>> Begin
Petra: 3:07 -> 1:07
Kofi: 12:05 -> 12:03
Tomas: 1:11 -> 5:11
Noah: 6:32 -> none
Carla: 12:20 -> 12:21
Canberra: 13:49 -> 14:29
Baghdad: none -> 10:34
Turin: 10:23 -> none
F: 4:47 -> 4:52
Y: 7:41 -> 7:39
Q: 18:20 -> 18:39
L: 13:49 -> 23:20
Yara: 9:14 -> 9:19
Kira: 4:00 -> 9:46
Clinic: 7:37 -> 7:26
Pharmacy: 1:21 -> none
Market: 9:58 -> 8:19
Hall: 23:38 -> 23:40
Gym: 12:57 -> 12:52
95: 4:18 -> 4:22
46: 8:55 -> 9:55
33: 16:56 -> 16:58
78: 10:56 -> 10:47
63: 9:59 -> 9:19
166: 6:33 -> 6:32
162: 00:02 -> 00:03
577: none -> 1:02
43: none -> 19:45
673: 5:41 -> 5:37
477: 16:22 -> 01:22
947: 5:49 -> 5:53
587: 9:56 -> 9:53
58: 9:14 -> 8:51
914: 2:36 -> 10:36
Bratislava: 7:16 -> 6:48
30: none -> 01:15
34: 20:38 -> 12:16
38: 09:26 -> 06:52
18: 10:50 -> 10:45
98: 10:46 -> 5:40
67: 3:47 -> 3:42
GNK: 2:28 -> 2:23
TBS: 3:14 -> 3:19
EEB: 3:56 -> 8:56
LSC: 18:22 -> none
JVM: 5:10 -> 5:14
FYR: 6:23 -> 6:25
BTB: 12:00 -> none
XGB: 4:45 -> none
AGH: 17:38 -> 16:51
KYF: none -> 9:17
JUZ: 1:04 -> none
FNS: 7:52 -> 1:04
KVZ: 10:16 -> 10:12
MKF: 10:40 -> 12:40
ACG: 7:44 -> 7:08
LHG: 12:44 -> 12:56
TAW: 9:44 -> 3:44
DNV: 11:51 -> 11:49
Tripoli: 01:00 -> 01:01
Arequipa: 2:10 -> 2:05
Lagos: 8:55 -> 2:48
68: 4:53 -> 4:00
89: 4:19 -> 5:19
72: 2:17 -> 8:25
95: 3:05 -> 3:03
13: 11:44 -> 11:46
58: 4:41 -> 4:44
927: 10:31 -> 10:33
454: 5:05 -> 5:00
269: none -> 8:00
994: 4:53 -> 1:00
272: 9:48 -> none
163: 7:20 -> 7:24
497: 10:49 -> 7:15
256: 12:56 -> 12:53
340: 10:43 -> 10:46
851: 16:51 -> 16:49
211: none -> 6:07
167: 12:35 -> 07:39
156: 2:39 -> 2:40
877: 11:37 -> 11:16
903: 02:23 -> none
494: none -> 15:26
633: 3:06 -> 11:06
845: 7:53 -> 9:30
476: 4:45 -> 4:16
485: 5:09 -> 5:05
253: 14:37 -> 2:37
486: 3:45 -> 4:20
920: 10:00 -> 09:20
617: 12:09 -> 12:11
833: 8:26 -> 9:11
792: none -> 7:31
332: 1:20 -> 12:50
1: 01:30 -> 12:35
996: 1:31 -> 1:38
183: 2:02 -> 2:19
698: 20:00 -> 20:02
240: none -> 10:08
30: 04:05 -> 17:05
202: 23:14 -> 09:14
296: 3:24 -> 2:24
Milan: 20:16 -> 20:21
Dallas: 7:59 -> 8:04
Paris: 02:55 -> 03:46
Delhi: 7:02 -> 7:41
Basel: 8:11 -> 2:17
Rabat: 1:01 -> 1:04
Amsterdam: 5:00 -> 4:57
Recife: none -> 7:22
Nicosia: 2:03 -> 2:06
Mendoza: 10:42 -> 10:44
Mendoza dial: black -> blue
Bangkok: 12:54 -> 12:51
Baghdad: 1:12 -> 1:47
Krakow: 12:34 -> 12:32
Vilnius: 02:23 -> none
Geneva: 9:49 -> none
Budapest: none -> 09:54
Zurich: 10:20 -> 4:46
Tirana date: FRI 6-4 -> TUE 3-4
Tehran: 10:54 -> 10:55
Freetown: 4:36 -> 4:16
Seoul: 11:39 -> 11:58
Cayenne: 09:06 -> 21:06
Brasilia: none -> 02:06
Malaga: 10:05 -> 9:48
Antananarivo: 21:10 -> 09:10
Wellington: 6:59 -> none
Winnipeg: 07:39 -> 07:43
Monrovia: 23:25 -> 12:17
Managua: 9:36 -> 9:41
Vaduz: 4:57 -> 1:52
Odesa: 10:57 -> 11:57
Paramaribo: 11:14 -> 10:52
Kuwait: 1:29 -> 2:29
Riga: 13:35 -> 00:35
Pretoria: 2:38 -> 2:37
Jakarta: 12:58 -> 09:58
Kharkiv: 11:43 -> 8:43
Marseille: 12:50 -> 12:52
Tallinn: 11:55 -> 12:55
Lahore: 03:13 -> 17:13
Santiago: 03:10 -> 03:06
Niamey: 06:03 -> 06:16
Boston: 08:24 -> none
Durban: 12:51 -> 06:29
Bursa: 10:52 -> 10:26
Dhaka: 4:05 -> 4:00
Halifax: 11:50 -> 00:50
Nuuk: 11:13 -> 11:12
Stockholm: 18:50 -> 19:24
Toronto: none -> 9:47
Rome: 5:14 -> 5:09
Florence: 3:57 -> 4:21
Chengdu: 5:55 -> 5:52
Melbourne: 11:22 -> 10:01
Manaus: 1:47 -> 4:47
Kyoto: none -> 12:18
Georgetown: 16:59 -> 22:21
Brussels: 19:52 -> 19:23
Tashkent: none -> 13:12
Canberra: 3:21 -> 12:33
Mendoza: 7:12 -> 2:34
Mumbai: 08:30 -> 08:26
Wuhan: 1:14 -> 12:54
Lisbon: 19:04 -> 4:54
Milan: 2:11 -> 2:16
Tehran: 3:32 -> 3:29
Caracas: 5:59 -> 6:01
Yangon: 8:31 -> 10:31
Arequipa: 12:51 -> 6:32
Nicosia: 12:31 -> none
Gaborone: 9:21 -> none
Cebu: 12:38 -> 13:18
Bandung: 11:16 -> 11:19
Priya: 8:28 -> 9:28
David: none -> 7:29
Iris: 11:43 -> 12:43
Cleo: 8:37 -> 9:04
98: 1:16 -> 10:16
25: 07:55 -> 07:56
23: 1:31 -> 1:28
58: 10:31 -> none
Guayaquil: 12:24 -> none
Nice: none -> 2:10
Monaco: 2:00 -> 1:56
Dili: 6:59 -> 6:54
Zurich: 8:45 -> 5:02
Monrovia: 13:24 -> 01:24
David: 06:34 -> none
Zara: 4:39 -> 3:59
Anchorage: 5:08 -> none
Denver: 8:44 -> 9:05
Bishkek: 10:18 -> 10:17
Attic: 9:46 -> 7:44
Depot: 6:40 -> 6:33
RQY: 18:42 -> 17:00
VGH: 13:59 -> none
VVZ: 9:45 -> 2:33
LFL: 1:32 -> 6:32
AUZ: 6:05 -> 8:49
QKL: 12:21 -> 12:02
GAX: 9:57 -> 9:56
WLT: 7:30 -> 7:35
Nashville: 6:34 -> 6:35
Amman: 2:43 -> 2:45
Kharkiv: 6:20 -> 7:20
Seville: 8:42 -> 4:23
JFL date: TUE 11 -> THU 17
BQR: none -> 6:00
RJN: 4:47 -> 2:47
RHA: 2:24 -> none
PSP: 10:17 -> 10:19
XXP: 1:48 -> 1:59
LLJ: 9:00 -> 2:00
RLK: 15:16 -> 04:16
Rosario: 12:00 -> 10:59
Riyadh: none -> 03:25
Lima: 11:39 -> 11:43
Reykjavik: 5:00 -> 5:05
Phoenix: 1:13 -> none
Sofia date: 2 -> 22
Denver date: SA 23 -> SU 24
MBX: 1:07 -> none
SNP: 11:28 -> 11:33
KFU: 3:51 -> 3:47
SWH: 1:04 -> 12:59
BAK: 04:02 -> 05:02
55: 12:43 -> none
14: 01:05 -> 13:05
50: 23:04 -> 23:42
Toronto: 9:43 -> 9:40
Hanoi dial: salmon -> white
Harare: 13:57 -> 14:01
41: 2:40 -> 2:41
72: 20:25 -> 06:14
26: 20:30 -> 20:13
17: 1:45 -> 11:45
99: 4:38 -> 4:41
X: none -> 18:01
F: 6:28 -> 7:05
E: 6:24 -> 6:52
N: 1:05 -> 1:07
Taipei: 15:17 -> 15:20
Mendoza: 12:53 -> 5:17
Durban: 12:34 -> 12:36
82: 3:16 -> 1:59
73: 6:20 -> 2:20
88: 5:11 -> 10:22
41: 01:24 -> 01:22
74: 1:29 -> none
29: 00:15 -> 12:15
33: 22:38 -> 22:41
>> End
Stated problem
Please copy the items word for word, starting at the first item and ending at the line containing "845: 7:53 -> 9:30", with that line included.

Solved problem
Petra: 3:07 -> 1:07
Kofi: 12:05 -> 12:03
Tomas: 1:11 -> 5:11
Noah: 6:32 -> none
Carla: 12:20 -> 12:21
Canberra: 13:49 -> 14:29
Baghdad: none -> 10:34
Turin: 10:23 -> none
F: 4:47 -> 4:52
Y: 7:41 -> 7:39
Q: 18:20 -> 18:39
L: 13:49 -> 23:20
Yara: 9:14 -> 9:19
Kira: 4:00 -> 9:46
Clinic: 7:37 -> 7:26
Pharmacy: 1:21 -> none
Market: 9:58 -> 8:19
Hall: 23:38 -> 23:40
Gym: 12:57 -> 12:52
95: 4:18 -> 4:22
46: 8:55 -> 9:55
33: 16:56 -> 16:58
78: 10:56 -> 10:47
63: 9:59 -> 9:19
166: 6:33 -> 6:32
162: 00:02 -> 00:03
577: none -> 1:02
43: none -> 19:45
673: 5:41 -> 5:37
477: 16:22 -> 01:22
947: 5:49 -> 5:53
587: 9:56 -> 9:53
58: 9:14 -> 8:51
914: 2:36 -> 10:36
Bratislava: 7:16 -> 6:48
30: none -> 01:15
34: 20:38 -> 12:16
38: 09:26 -> 06:52
18: 10:50 -> 10:45
98: 10:46 -> 5:40
67: 3:47 -> 3:42
GNK: 2:28 -> 2:23
TBS: 3:14 -> 3:19
EEB: 3:56 -> 8:56
LSC: 18:22 -> none
JVM: 5:10 -> 5:14
FYR: 6:23 -> 6:25
BTB: 12:00 -> none
XGB: 4:45 -> none
AGH: 17:38 -> 16:51
KYF: none -> 9:17
JUZ: 1:04 -> none
FNS: 7:52 -> 1:04
KVZ: 10:16 -> 10:12
MKF: 10:40 -> 12:40
ACG: 7:44 -> 7:08
LHG: 12:44 -> 12:56
TAW: 9:44 -> 3:44
DNV: 11:51 -> 11:49
Tripoli: 01:00 -> 01:01
Arequipa: 2:10 -> 2:05
Lagos: 8:55 -> 2:48
68: 4:53 -> 4:00
89: 4:19 -> 5:19
72: 2:17 -> 8:25
95: 3:05 -> 3:03
13: 11:44 -> 11:46
58: 4:41 -> 4:44
927: 10:31 -> 10:33
454: 5:05 -> 5:00
269: none -> 8:00
994: 4:53 -> 1:00
272: 9:48 -> none
163: 7:20 -> 7:24
497: 10:49 -> 7:15
256: 12:56 -> 12:53
340: 10:43 -> 10:46
851: 16:51 -> 16:49
211: none -> 6:07
167: 12:35 -> 07:39
156: 2:39 -> 2:40
877: 11:37 -> 11:16
903: 02:23 -> none
494: none -> 15:26
633: 3:06 -> 11:06
845: 7:53 -> 9:30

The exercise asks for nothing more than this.